## [YOUR ASSIGNMENT]
From the line with "The Schlüssel/braun moved" through the line with "The Radiergummi/braun at", repeat the entries verbatim, both end lines included, and add nothing.

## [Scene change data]
◇ ◇ ◇
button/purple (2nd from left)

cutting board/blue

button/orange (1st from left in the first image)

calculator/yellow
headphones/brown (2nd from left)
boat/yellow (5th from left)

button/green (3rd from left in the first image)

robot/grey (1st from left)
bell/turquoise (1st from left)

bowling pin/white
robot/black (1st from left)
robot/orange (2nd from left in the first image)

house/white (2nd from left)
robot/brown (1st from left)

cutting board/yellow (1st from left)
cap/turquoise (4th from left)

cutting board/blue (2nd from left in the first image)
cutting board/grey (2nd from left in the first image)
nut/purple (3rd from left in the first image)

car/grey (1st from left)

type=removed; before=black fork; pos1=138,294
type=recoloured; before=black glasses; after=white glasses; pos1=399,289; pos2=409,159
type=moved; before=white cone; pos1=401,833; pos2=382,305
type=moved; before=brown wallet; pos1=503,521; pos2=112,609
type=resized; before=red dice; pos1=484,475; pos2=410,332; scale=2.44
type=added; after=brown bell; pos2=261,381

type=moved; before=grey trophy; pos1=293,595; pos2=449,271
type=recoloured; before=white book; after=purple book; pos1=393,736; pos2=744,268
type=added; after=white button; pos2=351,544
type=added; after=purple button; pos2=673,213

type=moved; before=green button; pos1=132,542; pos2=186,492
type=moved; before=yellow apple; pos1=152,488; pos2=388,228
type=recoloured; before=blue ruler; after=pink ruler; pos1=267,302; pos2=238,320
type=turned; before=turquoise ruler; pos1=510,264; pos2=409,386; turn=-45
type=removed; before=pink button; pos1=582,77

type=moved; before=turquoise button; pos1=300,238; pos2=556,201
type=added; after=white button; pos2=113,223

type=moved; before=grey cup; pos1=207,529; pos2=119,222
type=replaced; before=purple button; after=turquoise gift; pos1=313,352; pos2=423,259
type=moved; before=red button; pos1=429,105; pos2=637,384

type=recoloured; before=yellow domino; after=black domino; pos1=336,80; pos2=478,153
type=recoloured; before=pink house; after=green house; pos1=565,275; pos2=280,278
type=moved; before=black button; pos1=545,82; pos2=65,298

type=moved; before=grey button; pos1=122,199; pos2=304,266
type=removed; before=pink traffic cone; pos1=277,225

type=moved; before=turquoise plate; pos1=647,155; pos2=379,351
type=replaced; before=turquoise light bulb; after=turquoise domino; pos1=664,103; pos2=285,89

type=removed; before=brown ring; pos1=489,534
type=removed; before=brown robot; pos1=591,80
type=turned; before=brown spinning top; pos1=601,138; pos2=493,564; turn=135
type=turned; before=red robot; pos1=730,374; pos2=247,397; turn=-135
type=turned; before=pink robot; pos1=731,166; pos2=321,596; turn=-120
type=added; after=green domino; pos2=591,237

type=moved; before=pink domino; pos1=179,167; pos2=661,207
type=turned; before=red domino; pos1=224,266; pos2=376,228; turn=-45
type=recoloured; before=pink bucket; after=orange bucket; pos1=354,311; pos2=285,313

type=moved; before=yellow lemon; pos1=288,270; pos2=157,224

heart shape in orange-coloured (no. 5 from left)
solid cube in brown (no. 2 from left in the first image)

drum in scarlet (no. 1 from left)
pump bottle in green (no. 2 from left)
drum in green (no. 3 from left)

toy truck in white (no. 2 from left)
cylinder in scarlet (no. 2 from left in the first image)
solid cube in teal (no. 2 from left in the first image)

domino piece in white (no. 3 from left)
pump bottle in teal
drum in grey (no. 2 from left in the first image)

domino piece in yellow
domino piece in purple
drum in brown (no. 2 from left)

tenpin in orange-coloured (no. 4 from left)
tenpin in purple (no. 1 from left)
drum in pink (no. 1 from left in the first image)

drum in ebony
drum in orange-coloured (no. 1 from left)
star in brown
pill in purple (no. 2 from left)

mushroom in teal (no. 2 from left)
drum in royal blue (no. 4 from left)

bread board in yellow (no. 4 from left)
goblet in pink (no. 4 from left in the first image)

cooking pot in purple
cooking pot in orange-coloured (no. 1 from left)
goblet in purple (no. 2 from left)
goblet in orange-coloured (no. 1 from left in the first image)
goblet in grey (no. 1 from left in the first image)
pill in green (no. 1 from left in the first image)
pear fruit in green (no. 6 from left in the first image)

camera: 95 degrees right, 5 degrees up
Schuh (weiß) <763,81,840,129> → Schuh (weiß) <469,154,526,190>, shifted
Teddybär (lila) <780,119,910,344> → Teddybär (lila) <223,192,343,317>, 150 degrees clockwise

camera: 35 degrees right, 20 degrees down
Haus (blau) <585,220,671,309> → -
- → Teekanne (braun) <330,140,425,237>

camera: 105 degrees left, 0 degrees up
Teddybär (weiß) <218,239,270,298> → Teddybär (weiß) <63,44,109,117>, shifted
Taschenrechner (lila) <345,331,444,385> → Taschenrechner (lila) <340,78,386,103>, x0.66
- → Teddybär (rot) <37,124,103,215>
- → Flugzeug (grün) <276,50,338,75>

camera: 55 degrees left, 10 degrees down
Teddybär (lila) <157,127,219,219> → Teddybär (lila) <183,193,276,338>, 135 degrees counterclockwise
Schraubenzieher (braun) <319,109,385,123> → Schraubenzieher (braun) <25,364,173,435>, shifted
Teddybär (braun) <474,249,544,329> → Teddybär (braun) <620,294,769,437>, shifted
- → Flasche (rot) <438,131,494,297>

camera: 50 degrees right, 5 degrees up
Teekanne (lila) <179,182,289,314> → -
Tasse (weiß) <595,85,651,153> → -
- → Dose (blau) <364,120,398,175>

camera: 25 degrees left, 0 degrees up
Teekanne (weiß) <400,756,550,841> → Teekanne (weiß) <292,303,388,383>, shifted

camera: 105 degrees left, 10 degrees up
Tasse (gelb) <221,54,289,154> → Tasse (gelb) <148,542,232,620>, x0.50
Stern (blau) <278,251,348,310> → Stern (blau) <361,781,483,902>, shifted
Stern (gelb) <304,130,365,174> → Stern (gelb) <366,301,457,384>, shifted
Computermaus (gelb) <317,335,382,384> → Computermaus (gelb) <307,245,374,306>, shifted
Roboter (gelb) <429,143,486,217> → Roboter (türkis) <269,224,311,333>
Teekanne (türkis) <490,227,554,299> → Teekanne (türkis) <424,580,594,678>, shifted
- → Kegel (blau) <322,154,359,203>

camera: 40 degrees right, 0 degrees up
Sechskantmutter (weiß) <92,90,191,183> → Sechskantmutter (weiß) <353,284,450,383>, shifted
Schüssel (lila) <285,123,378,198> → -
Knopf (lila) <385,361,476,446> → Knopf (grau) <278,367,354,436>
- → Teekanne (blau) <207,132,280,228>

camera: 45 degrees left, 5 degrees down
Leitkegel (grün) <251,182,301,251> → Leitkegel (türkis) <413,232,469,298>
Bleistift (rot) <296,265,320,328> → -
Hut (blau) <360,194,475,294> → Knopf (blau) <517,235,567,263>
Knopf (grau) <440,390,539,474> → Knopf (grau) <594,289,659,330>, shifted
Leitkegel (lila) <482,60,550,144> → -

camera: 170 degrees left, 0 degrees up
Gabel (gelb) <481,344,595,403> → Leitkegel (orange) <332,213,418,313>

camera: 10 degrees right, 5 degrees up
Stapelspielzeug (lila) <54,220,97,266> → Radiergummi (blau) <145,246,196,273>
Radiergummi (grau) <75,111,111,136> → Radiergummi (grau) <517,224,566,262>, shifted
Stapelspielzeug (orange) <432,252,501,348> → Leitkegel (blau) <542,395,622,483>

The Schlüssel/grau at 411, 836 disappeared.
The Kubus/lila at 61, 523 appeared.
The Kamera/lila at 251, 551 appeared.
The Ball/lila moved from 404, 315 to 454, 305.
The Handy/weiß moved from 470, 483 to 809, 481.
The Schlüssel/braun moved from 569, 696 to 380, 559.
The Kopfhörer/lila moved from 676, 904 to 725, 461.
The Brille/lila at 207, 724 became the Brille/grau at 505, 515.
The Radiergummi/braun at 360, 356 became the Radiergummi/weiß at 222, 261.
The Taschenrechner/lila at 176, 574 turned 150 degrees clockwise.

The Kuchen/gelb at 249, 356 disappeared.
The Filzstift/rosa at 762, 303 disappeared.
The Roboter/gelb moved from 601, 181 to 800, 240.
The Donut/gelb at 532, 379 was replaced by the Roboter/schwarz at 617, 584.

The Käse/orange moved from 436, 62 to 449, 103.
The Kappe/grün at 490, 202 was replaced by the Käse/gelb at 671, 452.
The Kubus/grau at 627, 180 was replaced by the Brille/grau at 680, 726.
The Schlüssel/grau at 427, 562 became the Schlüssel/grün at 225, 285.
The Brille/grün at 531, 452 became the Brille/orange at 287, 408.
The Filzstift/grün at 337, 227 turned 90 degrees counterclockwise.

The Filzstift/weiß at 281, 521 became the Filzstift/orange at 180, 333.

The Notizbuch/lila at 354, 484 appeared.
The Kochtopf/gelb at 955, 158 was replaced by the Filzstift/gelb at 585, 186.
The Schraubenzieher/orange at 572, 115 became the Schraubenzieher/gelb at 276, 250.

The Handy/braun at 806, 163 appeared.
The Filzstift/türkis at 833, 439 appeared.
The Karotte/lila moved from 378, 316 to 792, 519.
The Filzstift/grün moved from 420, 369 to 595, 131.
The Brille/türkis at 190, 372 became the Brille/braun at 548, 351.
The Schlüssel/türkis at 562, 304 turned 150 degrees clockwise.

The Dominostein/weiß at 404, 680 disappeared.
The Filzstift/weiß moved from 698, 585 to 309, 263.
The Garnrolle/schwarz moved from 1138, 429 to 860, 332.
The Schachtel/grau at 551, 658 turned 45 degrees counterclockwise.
◇ ◇ ◇
## [TASK RESULT]
The Schlüssel/braun moved from 569, 696 to 380, 559.
The Kopfhörer/lila moved from 676, 904 to 725, 461.
The Brille/lila at 207, 724 became the Brille/grau at 505, 515.
The Radiergummi/braun at 360, 356 became the Radiergummi/weiß at 222, 261.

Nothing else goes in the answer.